• WHAT TO DO
Return only this: the line with "orange diamond: moved 4 px right" and all the lines that follow it below, through the final one, exactly as they are.

Data extracted from a collection:

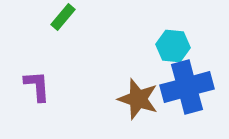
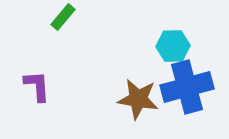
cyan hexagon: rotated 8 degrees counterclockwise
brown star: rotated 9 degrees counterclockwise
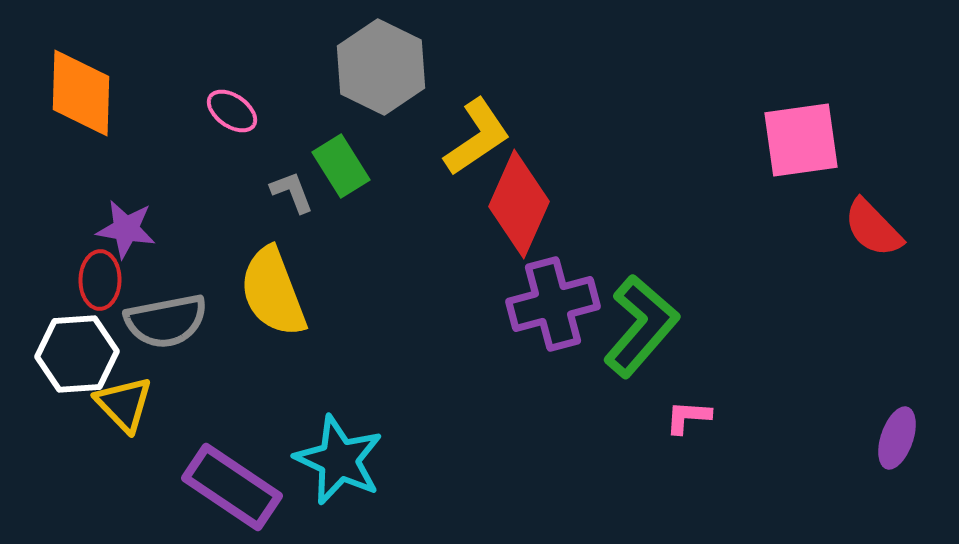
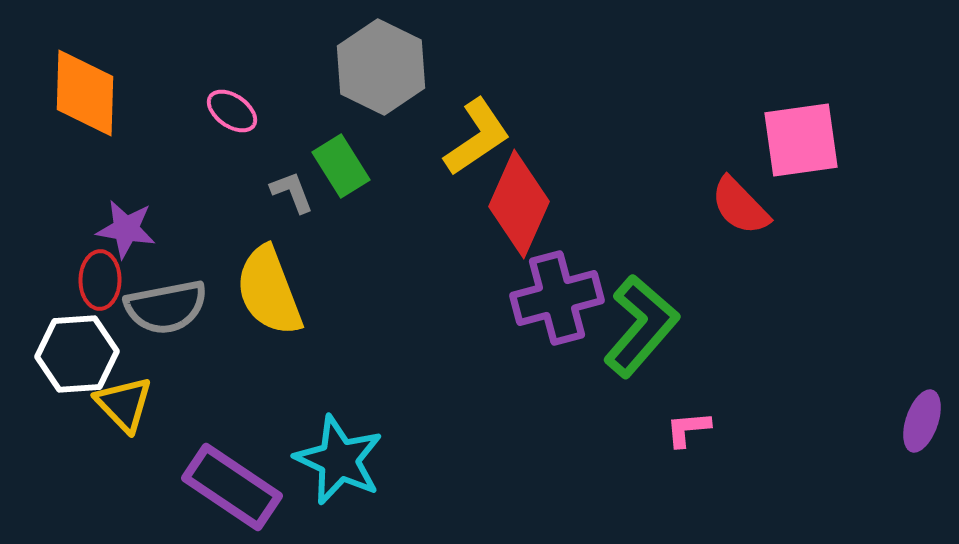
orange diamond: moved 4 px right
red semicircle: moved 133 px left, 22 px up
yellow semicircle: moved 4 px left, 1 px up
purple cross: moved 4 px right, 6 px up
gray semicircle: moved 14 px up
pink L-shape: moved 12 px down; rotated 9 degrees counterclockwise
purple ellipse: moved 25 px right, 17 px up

• RESULT FOR THIS TASK
orange diamond: moved 4 px right
red semicircle: moved 133 px left, 22 px up
yellow semicircle: moved 4 px left, 1 px up
purple cross: moved 4 px right, 6 px up
gray semicircle: moved 14 px up
pink L-shape: moved 12 px down; rotated 9 degrees counterclockwise
purple ellipse: moved 25 px right, 17 px up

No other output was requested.